_WHAT YOU HAVE TO DO_: At the line that holds "R4: 47k (SIG1, SIG27) -> 1.6k (SIG1, SIG27)", start repeating, and keep going exactly through the final line of the material; include both ends and skip the pictures.

(Beginning of DATA PROVIDED)

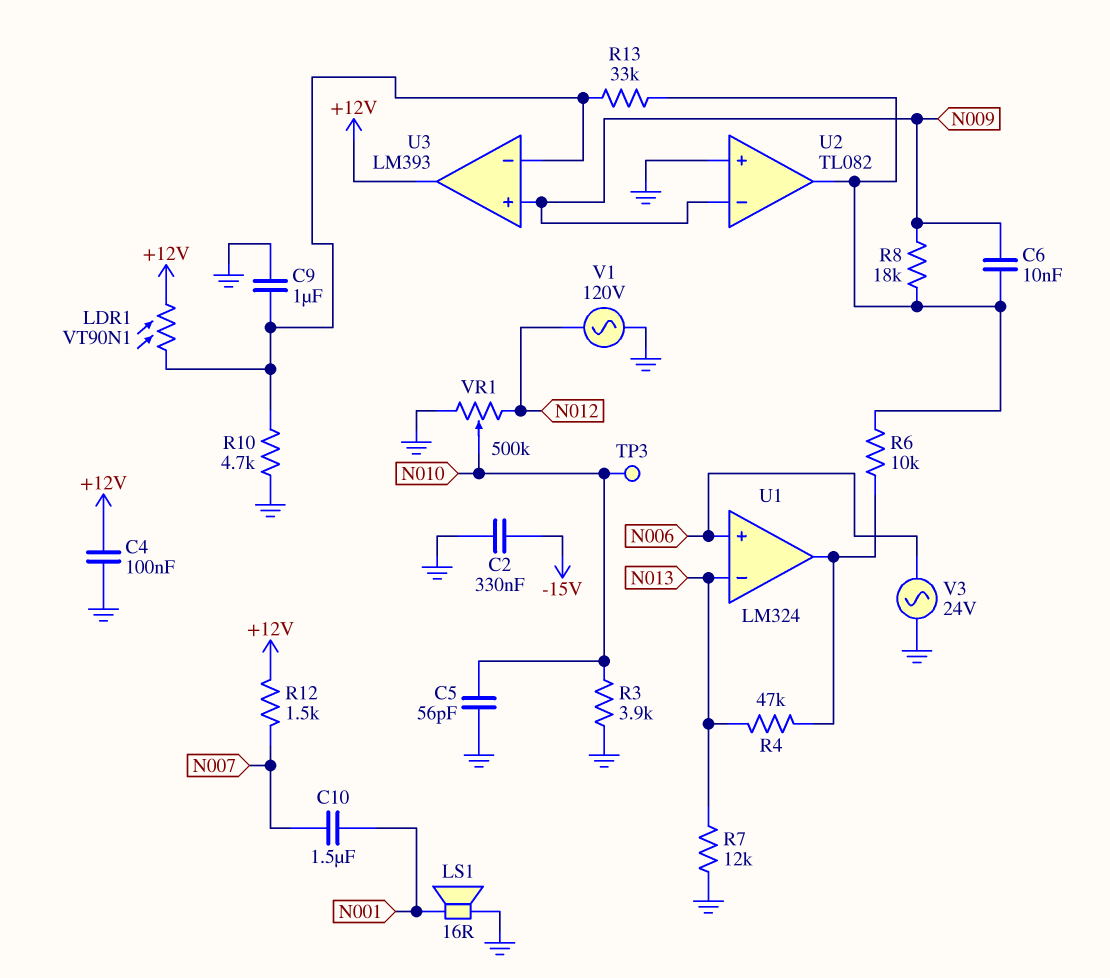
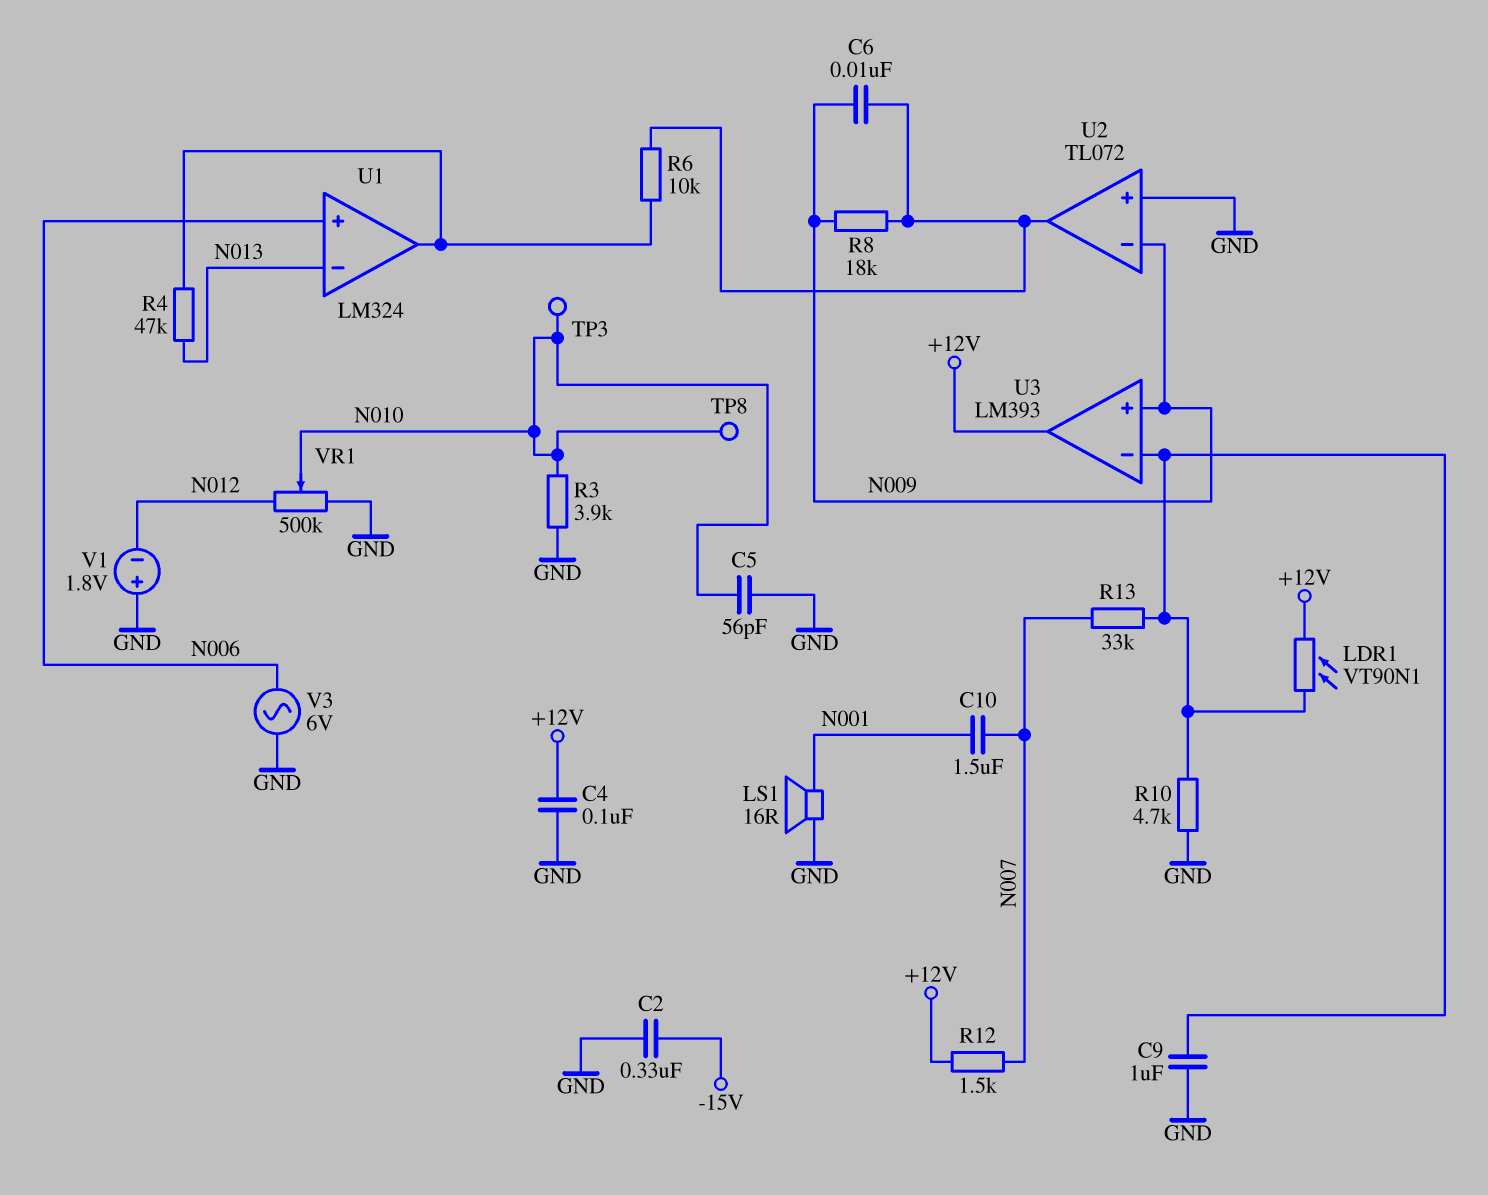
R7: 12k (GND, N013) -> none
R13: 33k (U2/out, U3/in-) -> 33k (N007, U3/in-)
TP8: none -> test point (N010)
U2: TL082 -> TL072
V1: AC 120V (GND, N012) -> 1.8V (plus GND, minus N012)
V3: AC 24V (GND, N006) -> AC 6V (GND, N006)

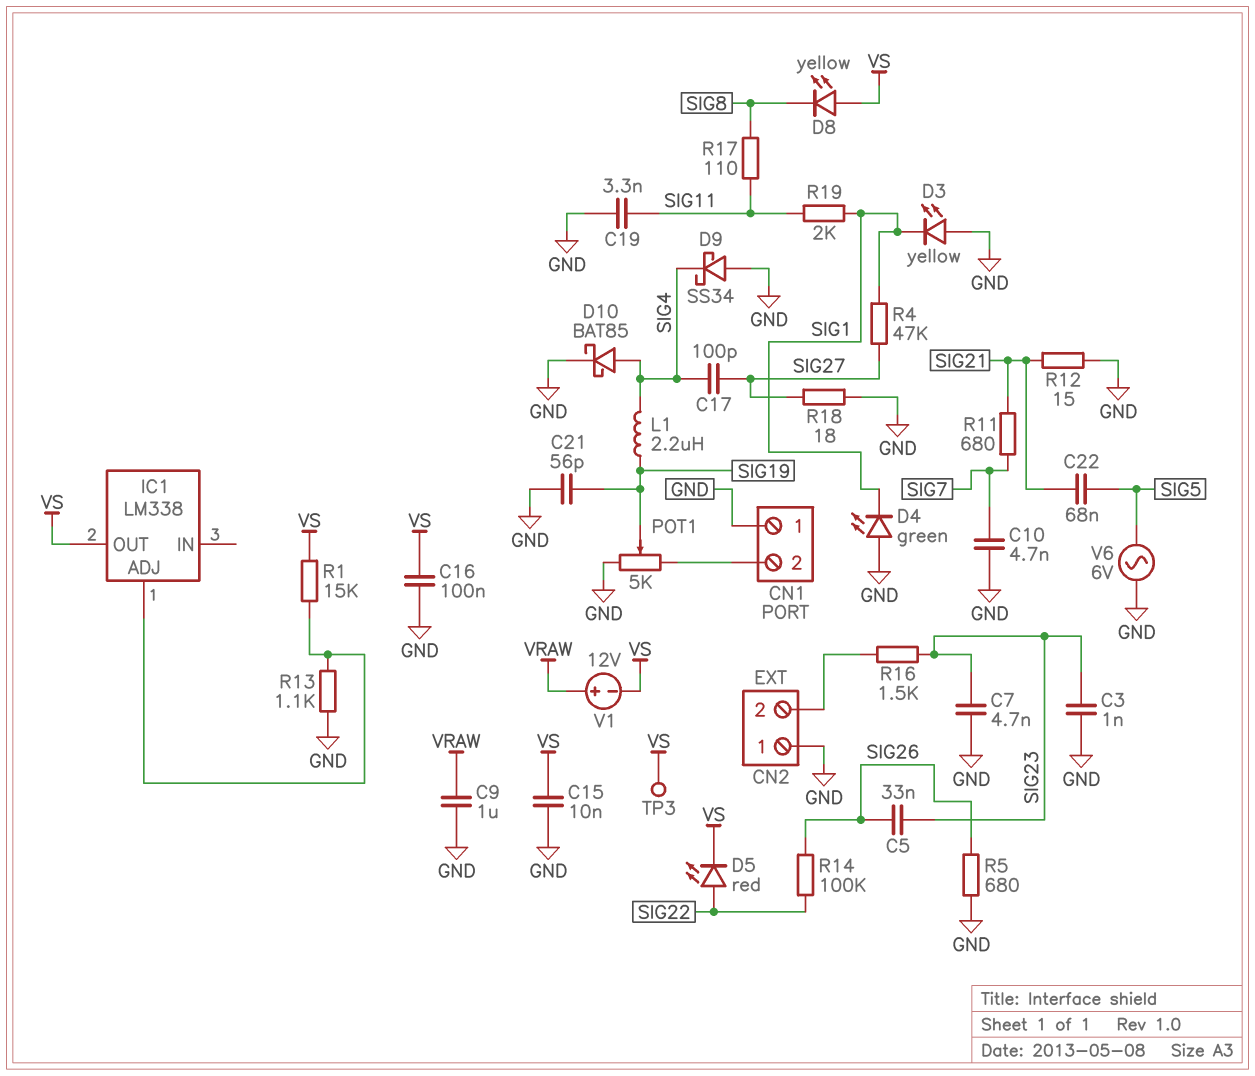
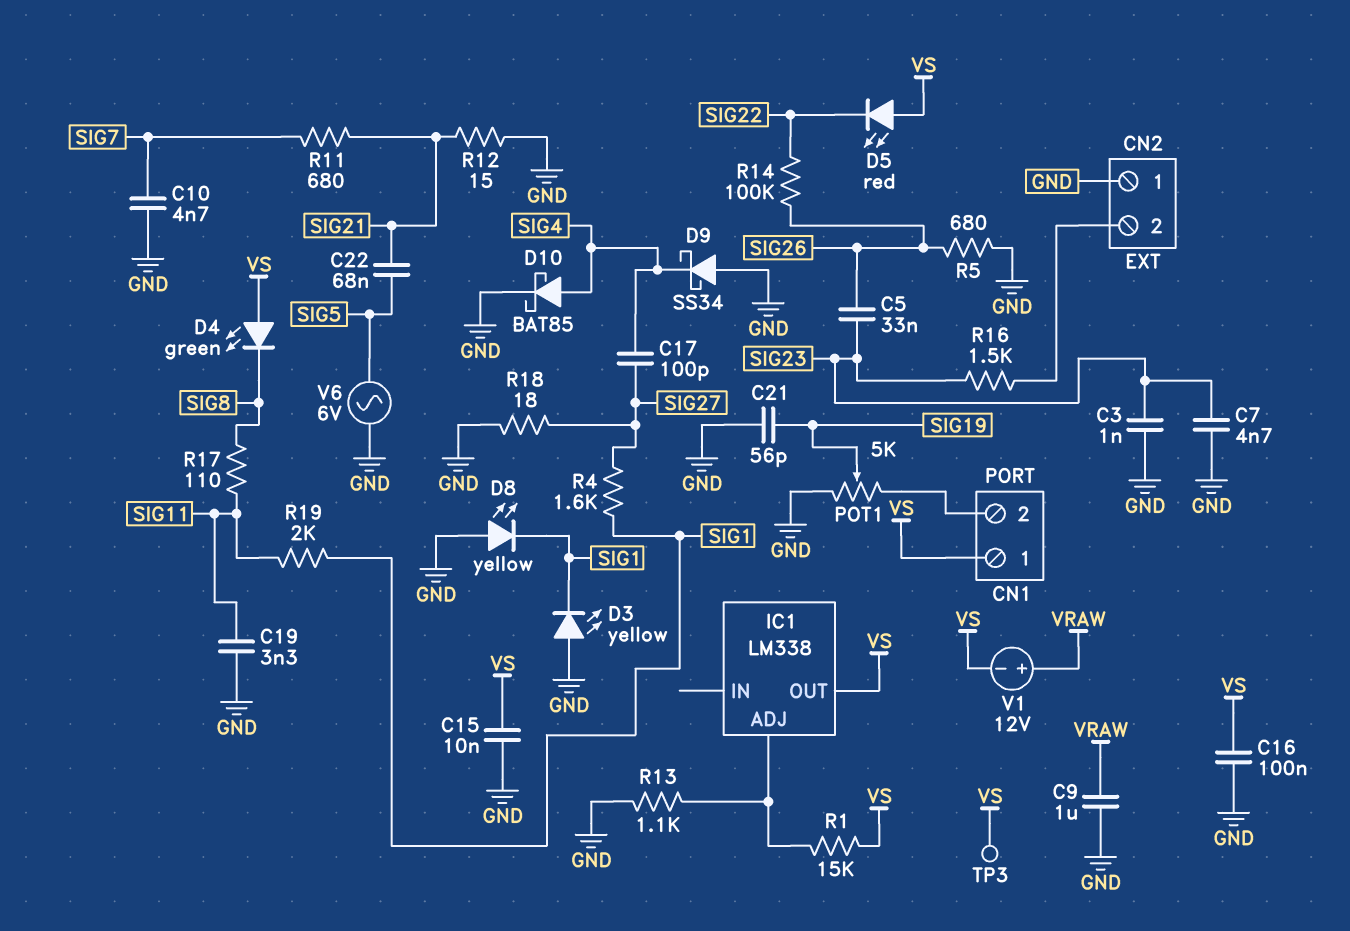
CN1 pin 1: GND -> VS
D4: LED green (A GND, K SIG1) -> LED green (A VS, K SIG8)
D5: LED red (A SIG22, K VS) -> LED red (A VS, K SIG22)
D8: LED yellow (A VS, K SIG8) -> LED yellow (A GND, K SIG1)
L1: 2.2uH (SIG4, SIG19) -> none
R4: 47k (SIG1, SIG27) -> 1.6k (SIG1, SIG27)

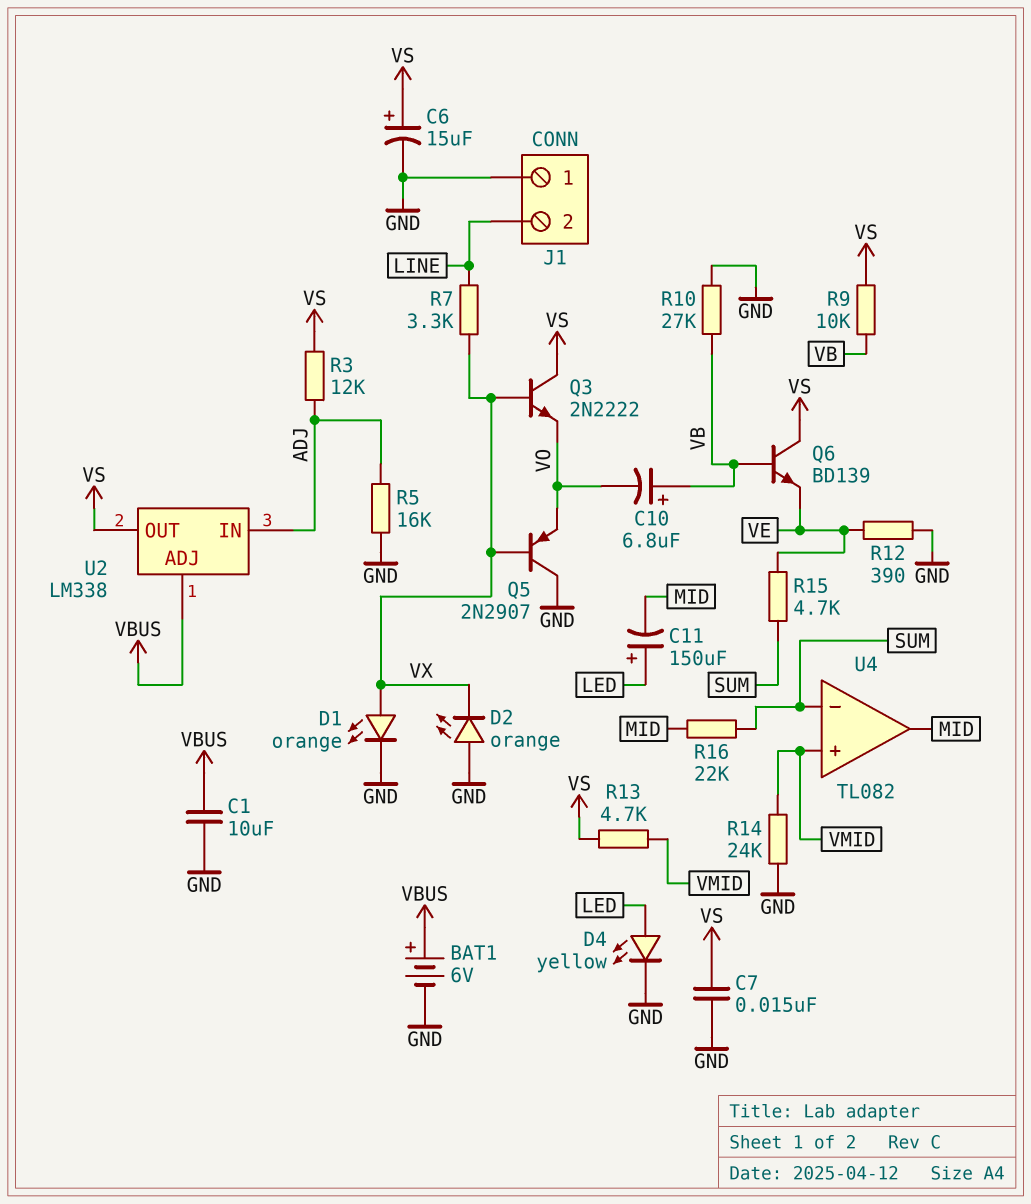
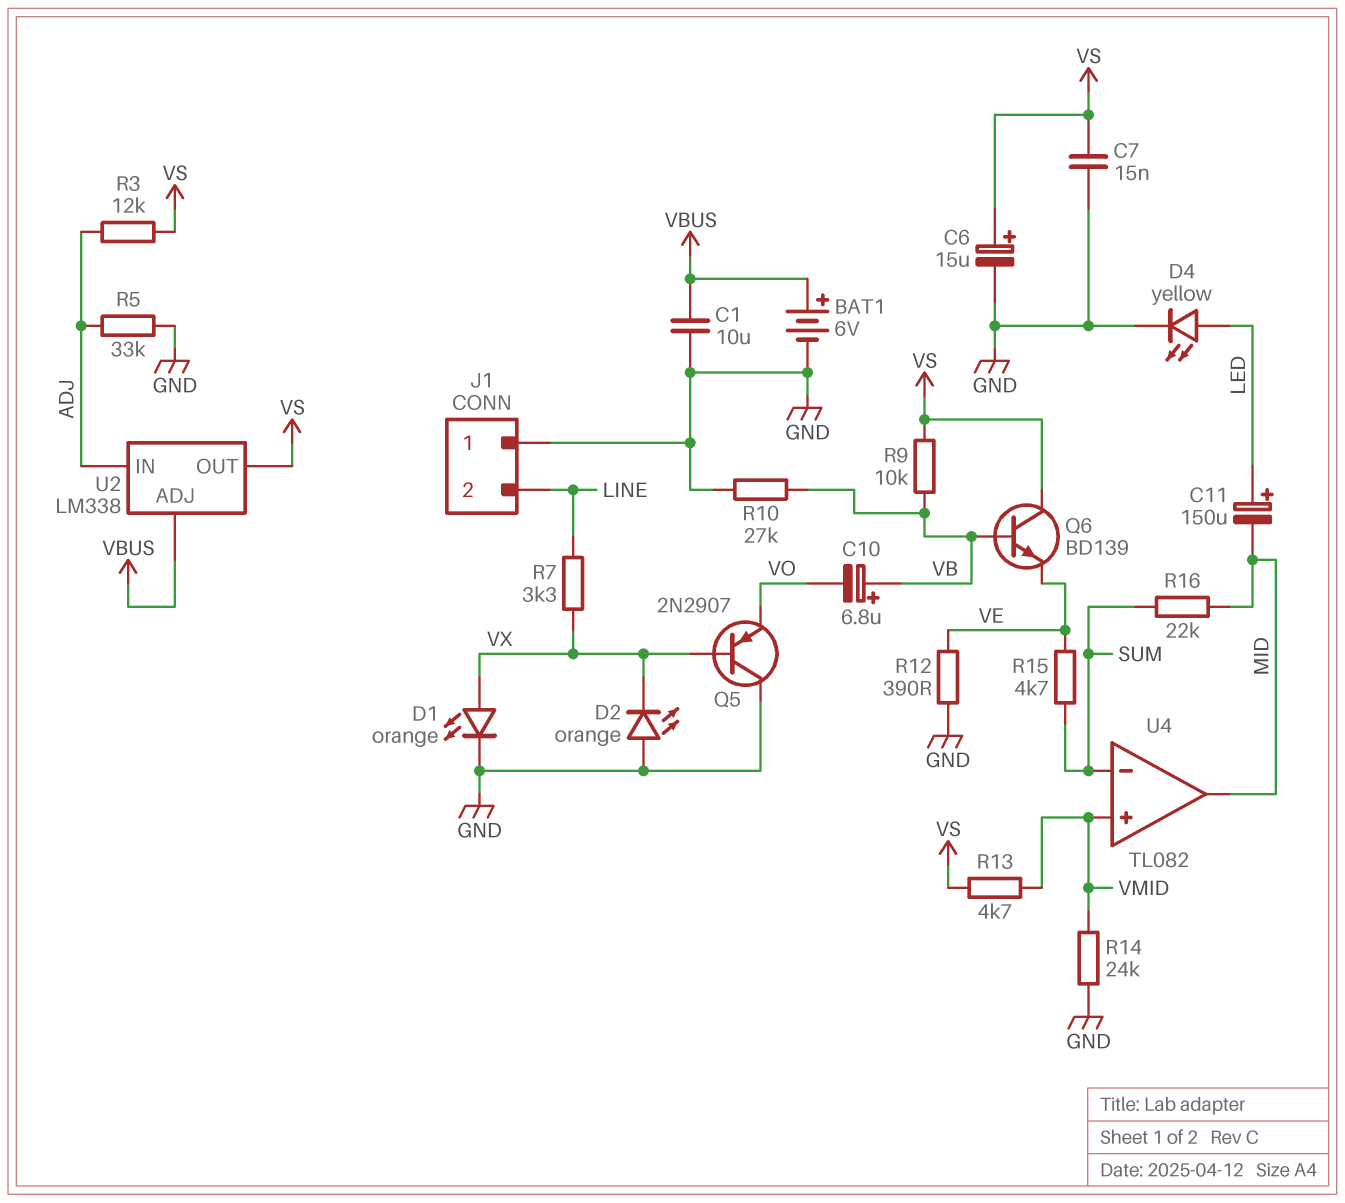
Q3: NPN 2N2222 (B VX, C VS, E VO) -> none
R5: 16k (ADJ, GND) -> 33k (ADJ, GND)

(End of DATA PROVIDED)

_ANSWER TO THIS TASK_:
R4: 47k (SIG1, SIG27) -> 1.6k (SIG1, SIG27)

Q3: NPN 2N2222 (B VX, C VS, E VO) -> none
R5: 16k (ADJ, GND) -> 33k (ADJ, GND)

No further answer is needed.